- [Work required] After locating "blue bowl [217,315,332,419]" in the listing below, copy that line and each one after it exactly, ending with the line that has "camera: 45 degrees right, 0 degrees up".

- [Data in this exercise]
'''

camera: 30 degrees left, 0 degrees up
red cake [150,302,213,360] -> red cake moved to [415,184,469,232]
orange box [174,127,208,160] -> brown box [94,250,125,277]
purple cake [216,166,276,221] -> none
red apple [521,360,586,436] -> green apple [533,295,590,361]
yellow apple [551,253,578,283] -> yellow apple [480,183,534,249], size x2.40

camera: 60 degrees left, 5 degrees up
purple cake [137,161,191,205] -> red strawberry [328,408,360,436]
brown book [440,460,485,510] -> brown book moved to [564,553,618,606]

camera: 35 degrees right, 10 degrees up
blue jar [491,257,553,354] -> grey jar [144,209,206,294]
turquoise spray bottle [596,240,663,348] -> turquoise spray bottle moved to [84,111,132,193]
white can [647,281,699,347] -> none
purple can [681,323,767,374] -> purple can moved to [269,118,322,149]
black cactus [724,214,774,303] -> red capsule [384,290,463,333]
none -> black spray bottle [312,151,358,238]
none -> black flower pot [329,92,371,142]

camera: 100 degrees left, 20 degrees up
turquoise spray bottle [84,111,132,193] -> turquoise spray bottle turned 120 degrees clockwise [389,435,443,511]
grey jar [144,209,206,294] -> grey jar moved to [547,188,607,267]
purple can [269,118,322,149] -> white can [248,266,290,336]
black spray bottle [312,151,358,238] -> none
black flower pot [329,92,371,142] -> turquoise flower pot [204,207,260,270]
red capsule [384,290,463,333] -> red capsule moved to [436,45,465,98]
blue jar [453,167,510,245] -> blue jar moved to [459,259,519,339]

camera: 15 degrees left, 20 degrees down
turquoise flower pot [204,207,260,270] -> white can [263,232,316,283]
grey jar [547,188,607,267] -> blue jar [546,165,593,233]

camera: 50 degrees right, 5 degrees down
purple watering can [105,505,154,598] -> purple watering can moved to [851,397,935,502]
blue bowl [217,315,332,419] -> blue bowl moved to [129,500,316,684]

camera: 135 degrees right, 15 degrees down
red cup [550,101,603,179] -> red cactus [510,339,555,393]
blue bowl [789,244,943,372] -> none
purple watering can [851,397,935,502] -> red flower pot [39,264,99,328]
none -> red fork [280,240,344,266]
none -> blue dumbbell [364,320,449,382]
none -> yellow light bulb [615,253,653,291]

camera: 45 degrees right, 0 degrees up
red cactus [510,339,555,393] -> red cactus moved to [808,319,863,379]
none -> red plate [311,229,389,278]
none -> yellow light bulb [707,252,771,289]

'''

- [Solved problem]
blue bowl [217,315,332,419] -> blue bowl moved to [129,500,316,684]

camera: 135 degrees right, 15 degrees down
red cup [550,101,603,179] -> red cactus [510,339,555,393]
blue bowl [789,244,943,372] -> none
purple watering can [851,397,935,502] -> red flower pot [39,264,99,328]
none -> red fork [280,240,344,266]
none -> blue dumbbell [364,320,449,382]
none -> yellow light bulb [615,253,653,291]

camera: 45 degrees right, 0 degrees up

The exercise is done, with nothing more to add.